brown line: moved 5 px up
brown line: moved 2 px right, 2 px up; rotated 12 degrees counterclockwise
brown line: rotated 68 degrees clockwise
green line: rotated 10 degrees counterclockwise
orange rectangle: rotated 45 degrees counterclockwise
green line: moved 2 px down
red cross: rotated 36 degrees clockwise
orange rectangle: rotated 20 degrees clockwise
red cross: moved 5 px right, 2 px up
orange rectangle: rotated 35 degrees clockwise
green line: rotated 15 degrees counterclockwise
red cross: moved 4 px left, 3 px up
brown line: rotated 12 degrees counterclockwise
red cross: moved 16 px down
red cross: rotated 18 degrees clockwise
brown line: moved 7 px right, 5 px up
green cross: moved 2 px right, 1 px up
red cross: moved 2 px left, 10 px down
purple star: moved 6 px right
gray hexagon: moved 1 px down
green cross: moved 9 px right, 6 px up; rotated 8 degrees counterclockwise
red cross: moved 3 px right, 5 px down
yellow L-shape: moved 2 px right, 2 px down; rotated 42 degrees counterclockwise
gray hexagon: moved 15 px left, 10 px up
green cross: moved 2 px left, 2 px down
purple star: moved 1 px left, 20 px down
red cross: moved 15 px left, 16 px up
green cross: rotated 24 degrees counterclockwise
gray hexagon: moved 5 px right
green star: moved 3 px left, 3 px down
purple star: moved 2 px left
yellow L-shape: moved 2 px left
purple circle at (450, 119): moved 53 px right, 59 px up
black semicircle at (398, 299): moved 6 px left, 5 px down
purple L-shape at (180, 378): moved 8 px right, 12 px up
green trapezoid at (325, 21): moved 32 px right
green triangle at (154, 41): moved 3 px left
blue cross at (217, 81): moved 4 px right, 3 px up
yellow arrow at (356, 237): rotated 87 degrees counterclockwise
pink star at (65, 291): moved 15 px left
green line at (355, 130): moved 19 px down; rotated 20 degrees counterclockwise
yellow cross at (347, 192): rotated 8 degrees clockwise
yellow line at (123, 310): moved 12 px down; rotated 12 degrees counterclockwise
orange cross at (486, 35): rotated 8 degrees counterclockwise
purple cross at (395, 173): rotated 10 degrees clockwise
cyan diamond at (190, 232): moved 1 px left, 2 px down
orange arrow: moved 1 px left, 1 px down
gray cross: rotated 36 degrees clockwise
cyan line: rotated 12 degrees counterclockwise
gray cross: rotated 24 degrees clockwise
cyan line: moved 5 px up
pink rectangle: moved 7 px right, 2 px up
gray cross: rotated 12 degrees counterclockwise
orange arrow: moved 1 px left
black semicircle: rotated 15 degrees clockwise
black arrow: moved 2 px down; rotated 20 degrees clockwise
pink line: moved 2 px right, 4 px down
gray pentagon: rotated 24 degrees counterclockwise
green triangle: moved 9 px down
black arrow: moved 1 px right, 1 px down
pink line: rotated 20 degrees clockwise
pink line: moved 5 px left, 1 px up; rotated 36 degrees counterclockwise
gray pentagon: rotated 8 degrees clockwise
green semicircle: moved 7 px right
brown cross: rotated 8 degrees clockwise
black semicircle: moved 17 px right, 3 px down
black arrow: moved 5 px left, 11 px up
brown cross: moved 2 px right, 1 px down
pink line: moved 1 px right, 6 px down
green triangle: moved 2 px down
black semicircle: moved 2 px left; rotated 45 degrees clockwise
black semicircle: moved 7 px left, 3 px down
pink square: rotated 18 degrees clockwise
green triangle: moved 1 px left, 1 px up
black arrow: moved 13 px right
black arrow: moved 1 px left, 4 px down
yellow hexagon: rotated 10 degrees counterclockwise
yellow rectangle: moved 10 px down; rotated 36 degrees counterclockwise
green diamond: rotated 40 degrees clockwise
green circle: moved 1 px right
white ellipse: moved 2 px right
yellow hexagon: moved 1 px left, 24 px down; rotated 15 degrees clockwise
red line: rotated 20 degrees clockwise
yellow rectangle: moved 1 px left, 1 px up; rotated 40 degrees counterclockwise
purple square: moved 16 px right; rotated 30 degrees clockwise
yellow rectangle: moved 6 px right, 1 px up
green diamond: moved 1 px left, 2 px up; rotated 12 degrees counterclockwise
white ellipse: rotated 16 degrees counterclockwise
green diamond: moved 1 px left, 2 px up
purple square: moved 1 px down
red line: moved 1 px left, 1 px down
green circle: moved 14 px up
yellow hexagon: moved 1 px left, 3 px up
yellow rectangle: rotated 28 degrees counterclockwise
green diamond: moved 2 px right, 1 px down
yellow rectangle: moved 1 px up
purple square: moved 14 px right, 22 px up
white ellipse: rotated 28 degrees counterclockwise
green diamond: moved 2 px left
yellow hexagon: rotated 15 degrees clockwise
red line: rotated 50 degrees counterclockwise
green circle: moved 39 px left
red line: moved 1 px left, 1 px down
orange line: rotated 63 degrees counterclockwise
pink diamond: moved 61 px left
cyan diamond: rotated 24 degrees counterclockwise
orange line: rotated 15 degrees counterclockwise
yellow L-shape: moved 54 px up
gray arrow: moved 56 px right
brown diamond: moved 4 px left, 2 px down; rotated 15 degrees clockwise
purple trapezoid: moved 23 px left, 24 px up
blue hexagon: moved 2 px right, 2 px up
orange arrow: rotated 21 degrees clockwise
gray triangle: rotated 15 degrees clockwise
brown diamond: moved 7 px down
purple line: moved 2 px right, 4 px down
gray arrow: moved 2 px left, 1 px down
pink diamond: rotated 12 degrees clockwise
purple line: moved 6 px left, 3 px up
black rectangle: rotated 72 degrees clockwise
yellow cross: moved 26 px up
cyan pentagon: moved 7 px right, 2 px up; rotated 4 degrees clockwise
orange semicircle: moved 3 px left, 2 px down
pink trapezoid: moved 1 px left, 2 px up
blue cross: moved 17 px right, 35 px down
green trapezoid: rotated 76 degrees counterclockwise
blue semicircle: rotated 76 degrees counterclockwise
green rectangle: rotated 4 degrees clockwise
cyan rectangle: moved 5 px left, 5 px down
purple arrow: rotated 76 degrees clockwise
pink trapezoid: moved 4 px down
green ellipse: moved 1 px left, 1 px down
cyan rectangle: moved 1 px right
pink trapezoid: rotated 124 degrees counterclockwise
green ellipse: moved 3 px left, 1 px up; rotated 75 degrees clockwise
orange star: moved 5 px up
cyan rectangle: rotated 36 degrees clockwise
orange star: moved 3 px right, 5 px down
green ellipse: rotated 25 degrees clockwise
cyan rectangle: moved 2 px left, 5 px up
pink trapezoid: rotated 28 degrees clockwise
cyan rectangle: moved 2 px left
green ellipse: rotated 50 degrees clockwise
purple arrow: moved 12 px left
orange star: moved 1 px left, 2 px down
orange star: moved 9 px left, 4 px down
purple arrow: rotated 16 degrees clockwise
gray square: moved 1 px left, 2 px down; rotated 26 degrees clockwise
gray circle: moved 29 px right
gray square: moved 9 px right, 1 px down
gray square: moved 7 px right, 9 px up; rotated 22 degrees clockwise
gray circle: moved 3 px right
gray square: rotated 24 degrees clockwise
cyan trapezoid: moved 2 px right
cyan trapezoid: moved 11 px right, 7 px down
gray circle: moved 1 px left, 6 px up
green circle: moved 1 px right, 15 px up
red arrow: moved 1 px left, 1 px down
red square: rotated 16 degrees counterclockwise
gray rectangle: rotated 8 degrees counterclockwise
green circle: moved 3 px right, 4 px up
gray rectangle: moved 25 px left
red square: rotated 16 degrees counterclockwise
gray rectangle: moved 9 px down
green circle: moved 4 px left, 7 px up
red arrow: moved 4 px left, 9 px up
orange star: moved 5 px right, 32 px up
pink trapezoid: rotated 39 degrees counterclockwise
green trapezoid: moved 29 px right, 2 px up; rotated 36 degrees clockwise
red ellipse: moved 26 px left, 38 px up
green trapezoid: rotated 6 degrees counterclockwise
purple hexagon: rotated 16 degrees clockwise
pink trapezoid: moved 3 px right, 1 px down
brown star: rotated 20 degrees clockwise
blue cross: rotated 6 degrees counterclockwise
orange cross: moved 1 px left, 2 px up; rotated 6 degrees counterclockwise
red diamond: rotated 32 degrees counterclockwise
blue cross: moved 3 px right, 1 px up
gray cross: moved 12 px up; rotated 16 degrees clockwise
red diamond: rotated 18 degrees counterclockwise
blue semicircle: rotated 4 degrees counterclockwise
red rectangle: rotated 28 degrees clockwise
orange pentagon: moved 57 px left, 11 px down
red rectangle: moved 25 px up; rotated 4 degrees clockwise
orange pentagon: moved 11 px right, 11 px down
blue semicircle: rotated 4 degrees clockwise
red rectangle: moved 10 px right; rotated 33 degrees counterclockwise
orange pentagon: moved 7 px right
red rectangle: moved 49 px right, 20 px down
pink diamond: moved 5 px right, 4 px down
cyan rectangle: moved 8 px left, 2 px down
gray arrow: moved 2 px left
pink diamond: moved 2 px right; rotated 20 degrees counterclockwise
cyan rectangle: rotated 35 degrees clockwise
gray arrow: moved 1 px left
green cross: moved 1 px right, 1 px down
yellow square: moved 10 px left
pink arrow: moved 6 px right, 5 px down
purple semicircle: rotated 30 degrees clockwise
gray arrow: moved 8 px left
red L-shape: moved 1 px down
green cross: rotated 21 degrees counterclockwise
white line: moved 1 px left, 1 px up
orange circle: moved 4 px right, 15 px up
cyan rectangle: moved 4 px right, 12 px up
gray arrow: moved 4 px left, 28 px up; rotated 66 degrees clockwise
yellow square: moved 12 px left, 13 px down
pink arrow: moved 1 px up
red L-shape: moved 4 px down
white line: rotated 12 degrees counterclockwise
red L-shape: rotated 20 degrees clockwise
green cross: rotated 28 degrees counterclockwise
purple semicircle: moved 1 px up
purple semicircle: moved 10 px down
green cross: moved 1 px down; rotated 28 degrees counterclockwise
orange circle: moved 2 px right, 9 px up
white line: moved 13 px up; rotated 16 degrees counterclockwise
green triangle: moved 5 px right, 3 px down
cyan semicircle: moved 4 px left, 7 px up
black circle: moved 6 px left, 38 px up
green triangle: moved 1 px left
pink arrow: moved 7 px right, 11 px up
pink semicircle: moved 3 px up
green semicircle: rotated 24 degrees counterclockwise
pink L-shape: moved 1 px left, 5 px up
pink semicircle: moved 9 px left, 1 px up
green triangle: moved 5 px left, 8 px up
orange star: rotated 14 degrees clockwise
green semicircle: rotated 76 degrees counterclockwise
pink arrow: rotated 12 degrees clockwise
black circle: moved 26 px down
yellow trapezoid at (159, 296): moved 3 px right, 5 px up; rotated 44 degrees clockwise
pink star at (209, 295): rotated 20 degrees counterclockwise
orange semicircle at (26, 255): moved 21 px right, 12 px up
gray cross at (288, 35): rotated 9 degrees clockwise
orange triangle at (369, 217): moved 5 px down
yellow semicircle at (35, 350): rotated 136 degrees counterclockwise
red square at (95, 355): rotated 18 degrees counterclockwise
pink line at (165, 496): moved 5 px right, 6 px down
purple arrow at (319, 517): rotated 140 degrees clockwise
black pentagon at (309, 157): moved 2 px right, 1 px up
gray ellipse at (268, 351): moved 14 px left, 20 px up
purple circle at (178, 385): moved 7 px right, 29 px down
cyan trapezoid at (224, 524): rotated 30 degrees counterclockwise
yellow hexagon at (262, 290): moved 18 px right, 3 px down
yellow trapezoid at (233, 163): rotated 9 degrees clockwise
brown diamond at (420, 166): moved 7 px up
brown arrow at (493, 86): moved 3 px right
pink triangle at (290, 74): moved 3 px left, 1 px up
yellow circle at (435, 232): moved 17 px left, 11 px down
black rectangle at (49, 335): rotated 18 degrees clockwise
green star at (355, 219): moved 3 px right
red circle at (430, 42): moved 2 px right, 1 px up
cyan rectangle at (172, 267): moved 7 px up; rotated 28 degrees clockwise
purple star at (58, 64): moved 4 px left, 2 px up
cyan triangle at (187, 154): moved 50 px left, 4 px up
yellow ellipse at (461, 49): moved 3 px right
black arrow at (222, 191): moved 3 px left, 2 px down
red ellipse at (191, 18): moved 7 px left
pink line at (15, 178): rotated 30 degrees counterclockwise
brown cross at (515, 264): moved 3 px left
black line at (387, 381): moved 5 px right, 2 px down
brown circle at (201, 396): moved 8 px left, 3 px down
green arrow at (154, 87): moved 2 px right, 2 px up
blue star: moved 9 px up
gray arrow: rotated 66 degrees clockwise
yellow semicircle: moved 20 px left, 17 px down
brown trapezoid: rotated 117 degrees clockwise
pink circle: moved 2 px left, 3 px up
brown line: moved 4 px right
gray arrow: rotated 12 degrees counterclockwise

****************************************

Count the lines in the listing above that contain the word "blue", and state only that number.

_SOLUTION TO THE EXERCISE_
9